<<<<

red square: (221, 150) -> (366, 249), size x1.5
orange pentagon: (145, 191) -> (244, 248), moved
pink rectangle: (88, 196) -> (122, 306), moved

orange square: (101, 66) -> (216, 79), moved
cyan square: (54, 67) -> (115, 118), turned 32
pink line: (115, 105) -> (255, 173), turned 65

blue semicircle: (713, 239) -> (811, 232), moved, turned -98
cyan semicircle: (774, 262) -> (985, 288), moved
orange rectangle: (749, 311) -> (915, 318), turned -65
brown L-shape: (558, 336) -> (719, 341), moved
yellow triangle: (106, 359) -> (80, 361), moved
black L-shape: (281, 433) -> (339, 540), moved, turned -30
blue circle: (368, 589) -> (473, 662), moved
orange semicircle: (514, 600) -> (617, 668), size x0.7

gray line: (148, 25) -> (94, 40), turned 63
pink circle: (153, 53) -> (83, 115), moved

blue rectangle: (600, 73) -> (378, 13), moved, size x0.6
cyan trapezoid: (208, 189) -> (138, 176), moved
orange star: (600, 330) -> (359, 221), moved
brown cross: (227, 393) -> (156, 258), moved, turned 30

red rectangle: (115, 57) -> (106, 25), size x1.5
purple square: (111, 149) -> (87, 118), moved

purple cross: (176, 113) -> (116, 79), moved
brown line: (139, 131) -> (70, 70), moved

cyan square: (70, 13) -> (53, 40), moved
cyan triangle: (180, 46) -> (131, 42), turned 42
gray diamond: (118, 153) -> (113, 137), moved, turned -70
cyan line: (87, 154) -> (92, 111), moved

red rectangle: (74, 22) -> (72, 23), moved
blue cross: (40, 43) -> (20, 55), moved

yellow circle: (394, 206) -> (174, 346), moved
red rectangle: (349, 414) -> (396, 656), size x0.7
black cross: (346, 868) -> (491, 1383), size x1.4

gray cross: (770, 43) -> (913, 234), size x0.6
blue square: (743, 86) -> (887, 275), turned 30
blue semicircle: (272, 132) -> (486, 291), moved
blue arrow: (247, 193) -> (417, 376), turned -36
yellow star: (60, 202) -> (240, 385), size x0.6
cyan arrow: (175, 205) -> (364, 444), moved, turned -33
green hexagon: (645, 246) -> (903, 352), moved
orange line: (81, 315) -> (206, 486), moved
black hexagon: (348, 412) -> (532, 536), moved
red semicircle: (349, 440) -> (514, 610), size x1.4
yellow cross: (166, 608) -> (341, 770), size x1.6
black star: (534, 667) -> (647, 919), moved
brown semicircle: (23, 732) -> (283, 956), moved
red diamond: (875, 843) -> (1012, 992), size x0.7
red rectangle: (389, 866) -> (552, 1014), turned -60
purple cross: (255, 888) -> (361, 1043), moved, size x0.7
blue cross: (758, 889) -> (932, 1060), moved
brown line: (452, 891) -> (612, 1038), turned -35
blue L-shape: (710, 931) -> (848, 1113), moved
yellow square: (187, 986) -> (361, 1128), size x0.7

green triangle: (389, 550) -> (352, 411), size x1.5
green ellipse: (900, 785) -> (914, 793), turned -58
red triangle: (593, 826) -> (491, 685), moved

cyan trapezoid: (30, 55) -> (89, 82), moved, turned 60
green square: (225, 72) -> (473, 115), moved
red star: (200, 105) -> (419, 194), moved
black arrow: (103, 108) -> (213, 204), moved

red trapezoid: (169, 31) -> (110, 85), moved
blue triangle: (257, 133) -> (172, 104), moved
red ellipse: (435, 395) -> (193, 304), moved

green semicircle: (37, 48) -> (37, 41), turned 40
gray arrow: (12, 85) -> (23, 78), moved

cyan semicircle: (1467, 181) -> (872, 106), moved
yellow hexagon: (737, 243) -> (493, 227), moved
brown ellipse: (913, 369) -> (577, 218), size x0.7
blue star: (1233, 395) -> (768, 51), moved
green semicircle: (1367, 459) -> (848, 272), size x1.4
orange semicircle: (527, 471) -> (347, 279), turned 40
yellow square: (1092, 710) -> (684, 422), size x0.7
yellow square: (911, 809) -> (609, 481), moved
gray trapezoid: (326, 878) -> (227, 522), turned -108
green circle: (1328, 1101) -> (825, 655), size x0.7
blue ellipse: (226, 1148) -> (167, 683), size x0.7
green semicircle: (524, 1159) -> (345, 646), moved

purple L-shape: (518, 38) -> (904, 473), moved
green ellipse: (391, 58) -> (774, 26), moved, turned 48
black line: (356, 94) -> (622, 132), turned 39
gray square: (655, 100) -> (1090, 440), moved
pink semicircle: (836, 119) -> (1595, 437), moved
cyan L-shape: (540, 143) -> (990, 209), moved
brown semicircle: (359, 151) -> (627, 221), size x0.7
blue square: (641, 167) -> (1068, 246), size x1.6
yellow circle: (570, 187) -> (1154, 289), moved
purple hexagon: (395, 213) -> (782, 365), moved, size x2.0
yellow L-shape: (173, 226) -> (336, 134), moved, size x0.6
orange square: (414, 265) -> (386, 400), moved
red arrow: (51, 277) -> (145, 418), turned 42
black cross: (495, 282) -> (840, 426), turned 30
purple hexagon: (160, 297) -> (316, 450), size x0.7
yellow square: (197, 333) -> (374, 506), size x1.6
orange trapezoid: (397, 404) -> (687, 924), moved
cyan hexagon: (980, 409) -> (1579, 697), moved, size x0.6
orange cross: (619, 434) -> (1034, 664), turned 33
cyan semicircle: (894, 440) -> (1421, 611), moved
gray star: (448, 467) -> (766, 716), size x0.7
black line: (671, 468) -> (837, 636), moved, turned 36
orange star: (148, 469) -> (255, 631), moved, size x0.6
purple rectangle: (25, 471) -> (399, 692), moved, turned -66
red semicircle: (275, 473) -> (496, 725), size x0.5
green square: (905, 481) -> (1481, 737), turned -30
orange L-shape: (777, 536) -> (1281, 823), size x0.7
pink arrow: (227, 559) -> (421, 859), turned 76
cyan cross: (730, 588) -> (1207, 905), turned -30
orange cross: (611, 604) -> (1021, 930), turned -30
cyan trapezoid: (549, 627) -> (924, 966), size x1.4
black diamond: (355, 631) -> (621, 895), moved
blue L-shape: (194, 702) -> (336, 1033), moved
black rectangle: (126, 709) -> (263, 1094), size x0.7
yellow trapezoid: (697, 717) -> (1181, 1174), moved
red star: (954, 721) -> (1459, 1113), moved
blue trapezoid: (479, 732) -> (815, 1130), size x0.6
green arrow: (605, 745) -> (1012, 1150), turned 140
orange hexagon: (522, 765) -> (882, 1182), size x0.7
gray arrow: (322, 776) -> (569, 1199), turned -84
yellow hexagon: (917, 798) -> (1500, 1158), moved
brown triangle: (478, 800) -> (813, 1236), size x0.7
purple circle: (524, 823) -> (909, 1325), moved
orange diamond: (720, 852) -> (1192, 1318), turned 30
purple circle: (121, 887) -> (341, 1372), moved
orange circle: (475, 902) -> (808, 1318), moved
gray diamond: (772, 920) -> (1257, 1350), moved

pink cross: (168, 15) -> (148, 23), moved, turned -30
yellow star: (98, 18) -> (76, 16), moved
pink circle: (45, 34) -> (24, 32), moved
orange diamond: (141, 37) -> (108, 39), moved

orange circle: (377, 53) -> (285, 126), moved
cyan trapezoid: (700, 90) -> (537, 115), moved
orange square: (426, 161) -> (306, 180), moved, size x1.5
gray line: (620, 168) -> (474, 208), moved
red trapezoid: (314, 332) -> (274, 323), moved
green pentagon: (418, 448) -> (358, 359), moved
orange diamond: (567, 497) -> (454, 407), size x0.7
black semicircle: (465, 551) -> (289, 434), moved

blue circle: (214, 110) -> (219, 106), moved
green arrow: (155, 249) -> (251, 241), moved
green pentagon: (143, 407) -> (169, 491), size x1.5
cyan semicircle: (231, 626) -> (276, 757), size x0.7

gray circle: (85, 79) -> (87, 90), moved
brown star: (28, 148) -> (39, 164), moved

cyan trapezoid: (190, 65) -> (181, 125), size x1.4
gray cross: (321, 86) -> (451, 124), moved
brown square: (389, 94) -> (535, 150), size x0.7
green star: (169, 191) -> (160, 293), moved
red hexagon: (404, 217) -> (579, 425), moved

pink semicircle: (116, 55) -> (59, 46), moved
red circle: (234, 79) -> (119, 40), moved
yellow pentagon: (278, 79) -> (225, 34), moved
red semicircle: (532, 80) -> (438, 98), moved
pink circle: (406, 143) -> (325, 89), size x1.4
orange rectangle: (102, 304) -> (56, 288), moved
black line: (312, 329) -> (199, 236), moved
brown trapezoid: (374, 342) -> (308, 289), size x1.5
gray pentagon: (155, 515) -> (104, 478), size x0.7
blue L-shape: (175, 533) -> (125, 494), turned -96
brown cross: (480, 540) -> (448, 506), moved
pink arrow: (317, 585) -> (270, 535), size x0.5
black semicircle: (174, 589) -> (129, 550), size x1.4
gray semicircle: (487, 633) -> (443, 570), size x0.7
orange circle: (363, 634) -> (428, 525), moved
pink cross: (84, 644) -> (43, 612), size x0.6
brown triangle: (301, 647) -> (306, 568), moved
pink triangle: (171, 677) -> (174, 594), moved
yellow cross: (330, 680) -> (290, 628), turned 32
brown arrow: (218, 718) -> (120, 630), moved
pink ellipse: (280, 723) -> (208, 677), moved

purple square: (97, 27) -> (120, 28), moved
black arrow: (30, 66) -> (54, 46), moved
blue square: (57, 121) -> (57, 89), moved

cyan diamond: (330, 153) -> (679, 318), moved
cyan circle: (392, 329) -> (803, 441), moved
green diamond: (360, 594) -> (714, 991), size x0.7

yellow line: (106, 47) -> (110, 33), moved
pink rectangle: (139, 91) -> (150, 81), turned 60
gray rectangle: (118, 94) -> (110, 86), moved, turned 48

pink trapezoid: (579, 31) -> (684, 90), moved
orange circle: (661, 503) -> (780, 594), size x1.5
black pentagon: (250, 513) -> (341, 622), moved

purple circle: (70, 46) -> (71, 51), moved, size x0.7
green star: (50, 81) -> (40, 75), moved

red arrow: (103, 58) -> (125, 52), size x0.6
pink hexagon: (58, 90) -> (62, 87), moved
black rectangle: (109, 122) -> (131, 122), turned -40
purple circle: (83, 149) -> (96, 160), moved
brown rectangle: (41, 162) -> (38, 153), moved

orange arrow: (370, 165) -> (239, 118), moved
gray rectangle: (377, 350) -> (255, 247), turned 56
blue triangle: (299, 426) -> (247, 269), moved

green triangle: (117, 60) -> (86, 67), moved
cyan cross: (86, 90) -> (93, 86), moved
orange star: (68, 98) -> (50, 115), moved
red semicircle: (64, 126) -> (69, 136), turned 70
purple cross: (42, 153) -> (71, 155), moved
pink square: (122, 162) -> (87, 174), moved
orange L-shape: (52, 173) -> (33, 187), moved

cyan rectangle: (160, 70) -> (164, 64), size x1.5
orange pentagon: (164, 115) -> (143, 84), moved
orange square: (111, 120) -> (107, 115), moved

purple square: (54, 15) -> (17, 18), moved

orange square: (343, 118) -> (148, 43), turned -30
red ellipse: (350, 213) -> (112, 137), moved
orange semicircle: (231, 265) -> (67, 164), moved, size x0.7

>>>>

Working from the material above, restate word for word the lines between the line with "orange square: (414, 265)" and the line with "green pentagon: (418, 448)", both included, and only those.

orange square: (414, 265) -> (386, 400), moved
red arrow: (51, 277) -> (145, 418), turned 42
black cross: (495, 282) -> (840, 426), turned 30
purple hexagon: (160, 297) -> (316, 450), size x0.7
yellow square: (197, 333) -> (374, 506), size x1.6
orange trapezoid: (397, 404) -> (687, 924), moved
cyan hexagon: (980, 409) -> (1579, 697), moved, size x0.6
orange cross: (619, 434) -> (1034, 664), turned 33
cyan semicircle: (894, 440) -> (1421, 611), moved
gray star: (448, 467) -> (766, 716), size x0.7
black line: (671, 468) -> (837, 636), moved, turned 36
orange star: (148, 469) -> (255, 631), moved, size x0.6
purple rectangle: (25, 471) -> (399, 692), moved, turned -66
red semicircle: (275, 473) -> (496, 725), size x0.5
green square: (905, 481) -> (1481, 737), turned -30
orange L-shape: (777, 536) -> (1281, 823), size x0.7
pink arrow: (227, 559) -> (421, 859), turned 76
cyan cross: (730, 588) -> (1207, 905), turned -30
orange cross: (611, 604) -> (1021, 930), turned -30
cyan trapezoid: (549, 627) -> (924, 966), size x1.4
black diamond: (355, 631) -> (621, 895), moved
blue L-shape: (194, 702) -> (336, 1033), moved
black rectangle: (126, 709) -> (263, 1094), size x0.7
yellow trapezoid: (697, 717) -> (1181, 1174), moved
red star: (954, 721) -> (1459, 1113), moved
blue trapezoid: (479, 732) -> (815, 1130), size x0.6
green arrow: (605, 745) -> (1012, 1150), turned 140
orange hexagon: (522, 765) -> (882, 1182), size x0.7
gray arrow: (322, 776) -> (569, 1199), turned -84
yellow hexagon: (917, 798) -> (1500, 1158), moved
brown triangle: (478, 800) -> (813, 1236), size x0.7
purple circle: (524, 823) -> (909, 1325), moved
orange diamond: (720, 852) -> (1192, 1318), turned 30
purple circle: (121, 887) -> (341, 1372), moved
orange circle: (475, 902) -> (808, 1318), moved
gray diamond: (772, 920) -> (1257, 1350), moved

pink cross: (168, 15) -> (148, 23), moved, turned -30
yellow star: (98, 18) -> (76, 16), moved
pink circle: (45, 34) -> (24, 32), moved
orange diamond: (141, 37) -> (108, 39), moved

orange circle: (377, 53) -> (285, 126), moved
cyan trapezoid: (700, 90) -> (537, 115), moved
orange square: (426, 161) -> (306, 180), moved, size x1.5
gray line: (620, 168) -> (474, 208), moved
red trapezoid: (314, 332) -> (274, 323), moved
green pentagon: (418, 448) -> (358, 359), moved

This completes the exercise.